Records contained in a dataset
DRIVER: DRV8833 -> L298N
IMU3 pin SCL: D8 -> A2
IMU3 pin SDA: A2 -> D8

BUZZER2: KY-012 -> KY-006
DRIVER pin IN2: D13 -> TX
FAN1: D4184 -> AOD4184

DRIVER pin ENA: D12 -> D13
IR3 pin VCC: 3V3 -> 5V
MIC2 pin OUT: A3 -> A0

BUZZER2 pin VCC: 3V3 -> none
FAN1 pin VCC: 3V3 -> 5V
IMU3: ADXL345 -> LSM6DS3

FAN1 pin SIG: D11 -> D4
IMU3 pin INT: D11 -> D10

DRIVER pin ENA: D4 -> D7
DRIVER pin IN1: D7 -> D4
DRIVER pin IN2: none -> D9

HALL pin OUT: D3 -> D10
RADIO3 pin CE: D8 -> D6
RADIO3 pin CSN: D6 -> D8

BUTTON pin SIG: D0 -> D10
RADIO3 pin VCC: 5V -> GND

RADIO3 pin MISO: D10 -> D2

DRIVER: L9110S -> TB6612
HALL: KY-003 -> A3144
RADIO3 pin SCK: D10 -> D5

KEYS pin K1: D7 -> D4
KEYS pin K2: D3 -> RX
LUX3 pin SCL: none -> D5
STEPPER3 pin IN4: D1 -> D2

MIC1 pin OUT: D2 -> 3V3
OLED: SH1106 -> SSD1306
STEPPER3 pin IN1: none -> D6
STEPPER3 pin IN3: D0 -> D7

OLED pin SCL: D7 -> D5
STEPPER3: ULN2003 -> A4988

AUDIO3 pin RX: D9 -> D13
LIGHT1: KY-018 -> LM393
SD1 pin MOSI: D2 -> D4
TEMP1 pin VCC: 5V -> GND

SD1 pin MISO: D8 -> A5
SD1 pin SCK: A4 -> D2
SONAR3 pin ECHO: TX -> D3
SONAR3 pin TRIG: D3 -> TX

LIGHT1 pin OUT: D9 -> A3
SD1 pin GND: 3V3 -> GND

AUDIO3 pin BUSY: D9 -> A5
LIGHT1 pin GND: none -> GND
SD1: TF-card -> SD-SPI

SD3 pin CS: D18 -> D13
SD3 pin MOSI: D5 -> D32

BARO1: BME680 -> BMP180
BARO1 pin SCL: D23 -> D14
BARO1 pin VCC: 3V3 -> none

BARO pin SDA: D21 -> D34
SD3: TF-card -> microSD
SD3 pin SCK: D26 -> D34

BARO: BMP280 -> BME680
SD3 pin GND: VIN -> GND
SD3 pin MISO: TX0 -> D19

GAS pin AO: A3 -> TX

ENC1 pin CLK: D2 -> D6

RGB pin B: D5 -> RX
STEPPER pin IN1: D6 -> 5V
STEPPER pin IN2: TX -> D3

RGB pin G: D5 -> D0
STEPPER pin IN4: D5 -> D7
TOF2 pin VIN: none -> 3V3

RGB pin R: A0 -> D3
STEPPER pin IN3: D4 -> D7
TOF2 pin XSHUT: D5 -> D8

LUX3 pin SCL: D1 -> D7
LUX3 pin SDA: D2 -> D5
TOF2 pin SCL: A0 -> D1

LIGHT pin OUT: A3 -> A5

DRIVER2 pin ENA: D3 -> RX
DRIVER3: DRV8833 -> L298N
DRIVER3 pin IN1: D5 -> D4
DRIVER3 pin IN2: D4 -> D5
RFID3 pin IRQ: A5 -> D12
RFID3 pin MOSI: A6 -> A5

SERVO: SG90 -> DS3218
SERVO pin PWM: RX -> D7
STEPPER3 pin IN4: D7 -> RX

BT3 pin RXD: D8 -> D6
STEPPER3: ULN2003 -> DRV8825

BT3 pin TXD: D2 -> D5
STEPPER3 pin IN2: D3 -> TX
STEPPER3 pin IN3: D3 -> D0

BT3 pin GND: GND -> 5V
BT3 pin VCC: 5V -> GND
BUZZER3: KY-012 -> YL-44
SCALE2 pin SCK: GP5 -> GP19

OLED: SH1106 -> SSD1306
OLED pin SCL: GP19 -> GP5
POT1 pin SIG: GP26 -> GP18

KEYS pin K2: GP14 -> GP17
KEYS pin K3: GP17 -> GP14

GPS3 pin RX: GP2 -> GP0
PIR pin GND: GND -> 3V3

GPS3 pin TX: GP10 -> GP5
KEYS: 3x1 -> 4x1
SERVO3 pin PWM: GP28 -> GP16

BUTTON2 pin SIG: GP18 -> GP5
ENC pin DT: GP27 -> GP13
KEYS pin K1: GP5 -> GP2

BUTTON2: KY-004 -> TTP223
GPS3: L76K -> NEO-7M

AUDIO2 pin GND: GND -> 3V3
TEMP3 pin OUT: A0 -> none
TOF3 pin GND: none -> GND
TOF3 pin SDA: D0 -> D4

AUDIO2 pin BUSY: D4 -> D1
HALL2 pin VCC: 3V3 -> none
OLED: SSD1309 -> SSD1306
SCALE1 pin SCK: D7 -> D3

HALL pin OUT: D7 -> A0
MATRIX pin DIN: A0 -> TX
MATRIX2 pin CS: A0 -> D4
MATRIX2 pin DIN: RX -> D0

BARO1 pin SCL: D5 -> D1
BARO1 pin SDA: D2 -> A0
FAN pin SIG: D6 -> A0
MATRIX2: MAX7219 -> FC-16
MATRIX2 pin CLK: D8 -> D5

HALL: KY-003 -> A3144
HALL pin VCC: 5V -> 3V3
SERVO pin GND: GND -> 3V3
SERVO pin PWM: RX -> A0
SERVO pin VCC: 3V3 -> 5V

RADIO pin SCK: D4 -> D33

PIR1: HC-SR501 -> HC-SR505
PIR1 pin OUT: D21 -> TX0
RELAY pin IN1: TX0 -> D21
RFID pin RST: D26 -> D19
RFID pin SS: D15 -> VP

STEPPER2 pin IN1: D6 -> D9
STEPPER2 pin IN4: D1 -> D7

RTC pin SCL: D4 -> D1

§ **TASK BRIEF**:
Copy out, word for word, the part of the entries above that begins at the line with "RFID3 pin IRQ: A5 -> D12" and ends at the line with "KEYS pin K1: GP5 -> GP2", including both.

§ **EXPECTED ANSWER**:
RFID3 pin IRQ: A5 -> D12
RFID3 pin MOSI: A6 -> A5

SERVO: SG90 -> DS3218
SERVO pin PWM: RX -> D7
STEPPER3 pin IN4: D7 -> RX

BT3 pin RXD: D8 -> D6
STEPPER3: ULN2003 -> DRV8825

BT3 pin TXD: D2 -> D5
STEPPER3 pin IN2: D3 -> TX
STEPPER3 pin IN3: D3 -> D0

BT3 pin GND: GND -> 5V
BT3 pin VCC: 5V -> GND
BUZZER3: KY-012 -> YL-44
SCALE2 pin SCK: GP5 -> GP19

OLED: SH1106 -> SSD1306
OLED pin SCL: GP19 -> GP5
POT1 pin SIG: GP26 -> GP18

KEYS pin K2: GP14 -> GP17
KEYS pin K3: GP17 -> GP14

GPS3 pin RX: GP2 -> GP0
PIR pin GND: GND -> 3V3

GPS3 pin TX: GP10 -> GP5
KEYS: 3x1 -> 4x1
SERVO3 pin PWM: GP28 -> GP16

BUTTON2 pin SIG: GP18 -> GP5
ENC pin DT: GP27 -> GP13
KEYS pin K1: GP5 -> GP2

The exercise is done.